START Data extract

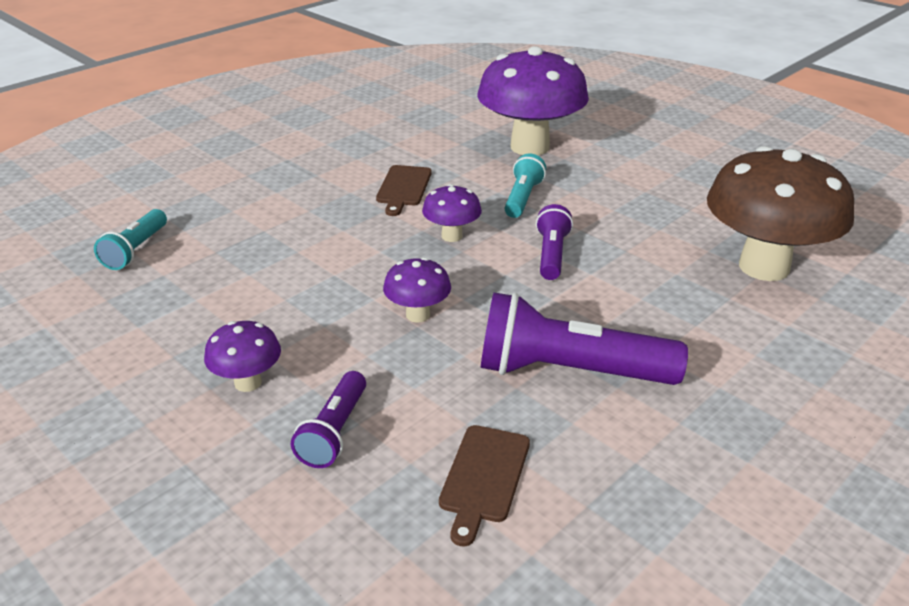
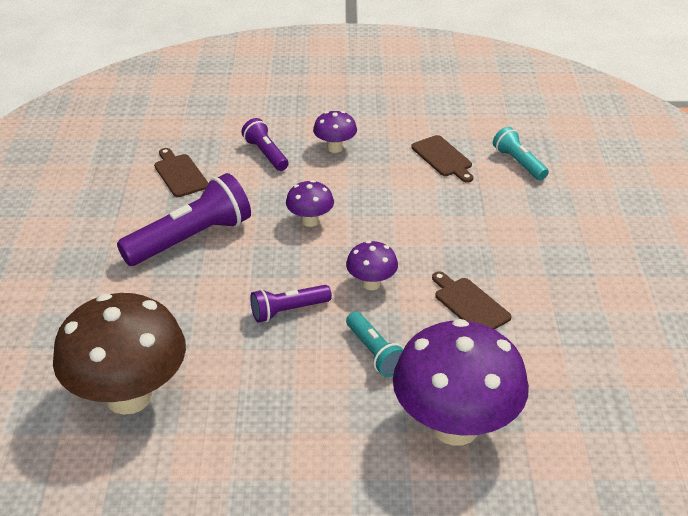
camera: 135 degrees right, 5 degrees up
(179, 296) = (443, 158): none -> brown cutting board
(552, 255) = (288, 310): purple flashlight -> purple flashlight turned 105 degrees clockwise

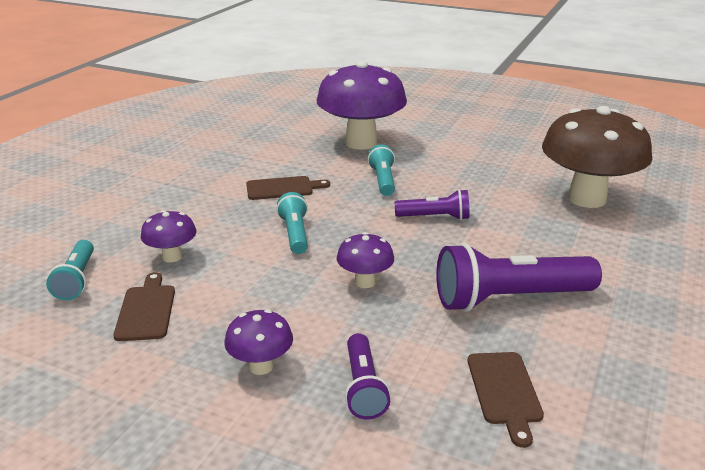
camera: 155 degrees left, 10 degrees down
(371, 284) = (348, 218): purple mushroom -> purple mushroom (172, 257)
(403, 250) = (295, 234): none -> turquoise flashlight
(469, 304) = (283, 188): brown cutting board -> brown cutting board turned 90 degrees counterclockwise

END Data extract

## Work instructions:
Copy out, exactly and without pictures, each line from the one containing "(552, 255) = (288, 310): purple" through the final line of the entries, both ends included.

## Answer for the task:
(552, 255) = (288, 310): purple flashlight -> purple flashlight turned 105 degrees clockwise

camera: 155 degrees left, 10 degrees down
(371, 284) = (348, 218): purple mushroom -> purple mushroom (172, 257)
(403, 250) = (295, 234): none -> turquoise flashlight
(469, 304) = (283, 188): brown cutting board -> brown cutting board turned 90 degrees counterclockwise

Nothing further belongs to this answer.